ABOUT THIS TASK: The whole listing, except its pictures, is to be repeated exactly.

*** MATERIAL FOR THIS EXERCISE ***

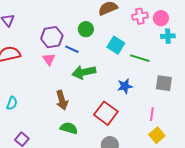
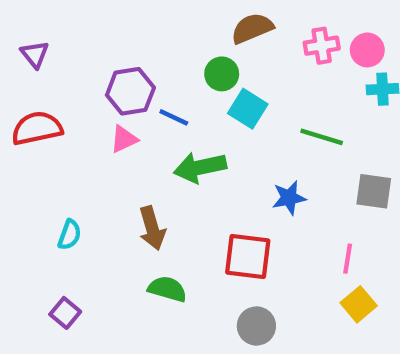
green circle: (86, 29) -> (222, 74), moved
cyan square: (116, 45) -> (248, 109), moved
pink triangle: (49, 59) -> (124, 139), turned 40
cyan semicircle: (12, 103) -> (70, 235), moved
red square: (106, 113) -> (248, 256), turned -30

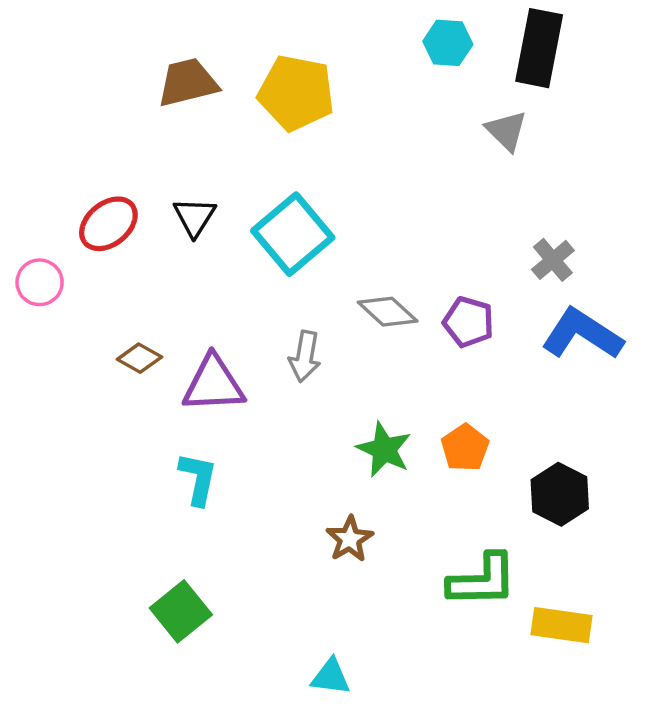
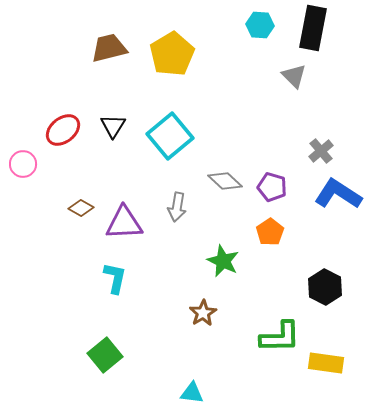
yellow pentagon: (296, 93) -> (172, 54), turned 30
orange pentagon: (465, 448) -> (270, 232), moved

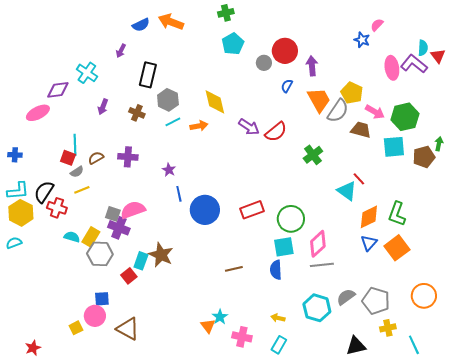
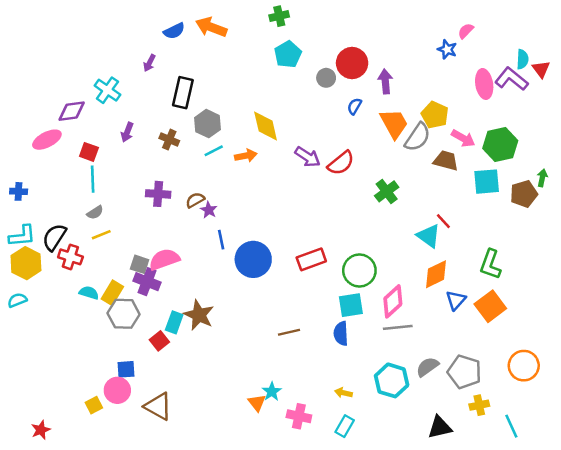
red square: (68, 158) -> (89, 152), moved
brown semicircle: (96, 158) -> (195, 200), moved
orange diamond: (369, 217) -> (436, 274), moved

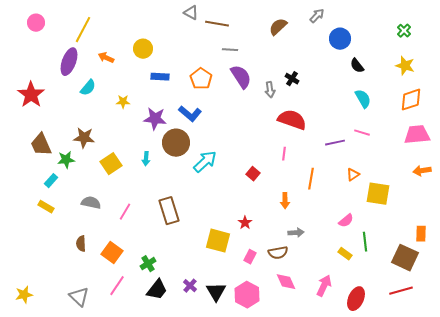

*** End of MATERIAL FOR THIS EXERCISE ***

SOLVED EXERCISE:
green circle: (86, 29) -> (222, 74), moved
cyan square: (116, 45) -> (248, 109), moved
pink triangle: (49, 59) -> (124, 139), turned 40
cyan semicircle: (12, 103) -> (70, 235), moved
red square: (106, 113) -> (248, 256), turned -30

yellow pentagon: (296, 93) -> (172, 54), turned 30
orange pentagon: (465, 448) -> (270, 232), moved

red square: (68, 158) -> (89, 152), moved
brown semicircle: (96, 158) -> (195, 200), moved
orange diamond: (369, 217) -> (436, 274), moved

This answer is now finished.